> [REQUIRED ACTION]
Quote exactly and only this range of lines in the data below: the line that holds "D1: diode 1N4148" to the line that holds "C4: 15uF (N033, VA) -> none", both included.

Change detection data
Segment Open
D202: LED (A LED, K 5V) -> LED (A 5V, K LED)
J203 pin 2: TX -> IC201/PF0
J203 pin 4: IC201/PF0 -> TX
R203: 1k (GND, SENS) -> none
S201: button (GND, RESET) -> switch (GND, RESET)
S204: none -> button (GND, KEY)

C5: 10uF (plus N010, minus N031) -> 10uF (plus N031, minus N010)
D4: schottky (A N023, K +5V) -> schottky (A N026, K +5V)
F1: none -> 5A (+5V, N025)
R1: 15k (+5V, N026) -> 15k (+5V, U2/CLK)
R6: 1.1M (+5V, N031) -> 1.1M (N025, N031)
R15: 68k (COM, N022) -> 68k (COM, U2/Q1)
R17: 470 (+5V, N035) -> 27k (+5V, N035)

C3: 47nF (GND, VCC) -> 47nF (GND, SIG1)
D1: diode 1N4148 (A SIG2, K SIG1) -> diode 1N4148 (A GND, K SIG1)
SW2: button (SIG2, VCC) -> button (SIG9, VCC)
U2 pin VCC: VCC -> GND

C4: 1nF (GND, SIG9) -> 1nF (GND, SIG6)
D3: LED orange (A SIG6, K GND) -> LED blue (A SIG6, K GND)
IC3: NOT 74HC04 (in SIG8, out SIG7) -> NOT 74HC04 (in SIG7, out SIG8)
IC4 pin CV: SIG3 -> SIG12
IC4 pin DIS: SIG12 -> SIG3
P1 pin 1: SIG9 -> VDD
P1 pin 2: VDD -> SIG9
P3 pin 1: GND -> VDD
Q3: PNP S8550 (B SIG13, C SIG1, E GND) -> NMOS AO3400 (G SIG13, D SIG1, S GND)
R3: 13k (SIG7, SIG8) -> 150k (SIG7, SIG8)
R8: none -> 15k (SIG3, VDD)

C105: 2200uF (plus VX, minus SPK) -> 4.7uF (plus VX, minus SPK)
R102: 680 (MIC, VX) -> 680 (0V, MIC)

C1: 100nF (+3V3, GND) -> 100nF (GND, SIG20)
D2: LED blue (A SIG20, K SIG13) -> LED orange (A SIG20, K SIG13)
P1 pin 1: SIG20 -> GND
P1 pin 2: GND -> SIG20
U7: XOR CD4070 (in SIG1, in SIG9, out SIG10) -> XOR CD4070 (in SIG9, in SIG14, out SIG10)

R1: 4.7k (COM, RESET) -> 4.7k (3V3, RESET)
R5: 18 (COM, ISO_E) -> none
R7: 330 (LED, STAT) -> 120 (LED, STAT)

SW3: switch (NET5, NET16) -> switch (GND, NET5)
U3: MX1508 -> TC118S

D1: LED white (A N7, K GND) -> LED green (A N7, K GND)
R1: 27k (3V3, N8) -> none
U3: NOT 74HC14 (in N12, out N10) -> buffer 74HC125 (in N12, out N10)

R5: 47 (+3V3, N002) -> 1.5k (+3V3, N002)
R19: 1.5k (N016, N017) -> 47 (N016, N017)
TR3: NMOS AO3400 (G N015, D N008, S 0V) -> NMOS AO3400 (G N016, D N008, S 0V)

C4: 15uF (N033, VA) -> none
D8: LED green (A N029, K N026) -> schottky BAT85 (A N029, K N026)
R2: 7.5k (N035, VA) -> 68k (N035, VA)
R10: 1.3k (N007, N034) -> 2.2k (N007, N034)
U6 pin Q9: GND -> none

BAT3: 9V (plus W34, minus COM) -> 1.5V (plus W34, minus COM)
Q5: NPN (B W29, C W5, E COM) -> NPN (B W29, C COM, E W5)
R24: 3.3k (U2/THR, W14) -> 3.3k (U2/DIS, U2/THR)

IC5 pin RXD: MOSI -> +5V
Segment Closed
> [THE COMPLETED TASK]
D1: diode 1N4148 (A SIG2, K SIG1) -> diode 1N4148 (A GND, K SIG1)
SW2: button (SIG2, VCC) -> button (SIG9, VCC)
U2 pin VCC: VCC -> GND

C4: 1nF (GND, SIG9) -> 1nF (GND, SIG6)
D3: LED orange (A SIG6, K GND) -> LED blue (A SIG6, K GND)
IC3: NOT 74HC04 (in SIG8, out SIG7) -> NOT 74HC04 (in SIG7, out SIG8)
IC4 pin CV: SIG3 -> SIG12
IC4 pin DIS: SIG12 -> SIG3
P1 pin 1: SIG9 -> VDD
P1 pin 2: VDD -> SIG9
P3 pin 1: GND -> VDD
Q3: PNP S8550 (B SIG13, C SIG1, E GND) -> NMOS AO3400 (G SIG13, D SIG1, S GND)
R3: 13k (SIG7, SIG8) -> 150k (SIG7, SIG8)
R8: none -> 15k (SIG3, VDD)

C105: 2200uF (plus VX, minus SPK) -> 4.7uF (plus VX, minus SPK)
R102: 680 (MIC, VX) -> 680 (0V, MIC)

C1: 100nF (+3V3, GND) -> 100nF (GND, SIG20)
D2: LED blue (A SIG20, K SIG13) -> LED orange (A SIG20, K SIG13)
P1 pin 1: SIG20 -> GND
P1 pin 2: GND -> SIG20
U7: XOR CD4070 (in SIG1, in SIG9, out SIG10) -> XOR CD4070 (in SIG9, in SIG14, out SIG10)

R1: 4.7k (COM, RESET) -> 4.7k (3V3, RESET)
R5: 18 (COM, ISO_E) -> none
R7: 330 (LED, STAT) -> 120 (LED, STAT)

SW3: switch (NET5, NET16) -> switch (GND, NET5)
U3: MX1508 -> TC118S

D1: LED white (A N7, K GND) -> LED green (A N7, K GND)
R1: 27k (3V3, N8) -> none
U3: NOT 74HC14 (in N12, out N10) -> buffer 74HC125 (in N12, out N10)

R5: 47 (+3V3, N002) -> 1.5k (+3V3, N002)
R19: 1.5k (N016, N017) -> 47 (N016, N017)
TR3: NMOS AO3400 (G N015, D N008, S 0V) -> NMOS AO3400 (G N016, D N008, S 0V)

C4: 15uF (N033, VA) -> none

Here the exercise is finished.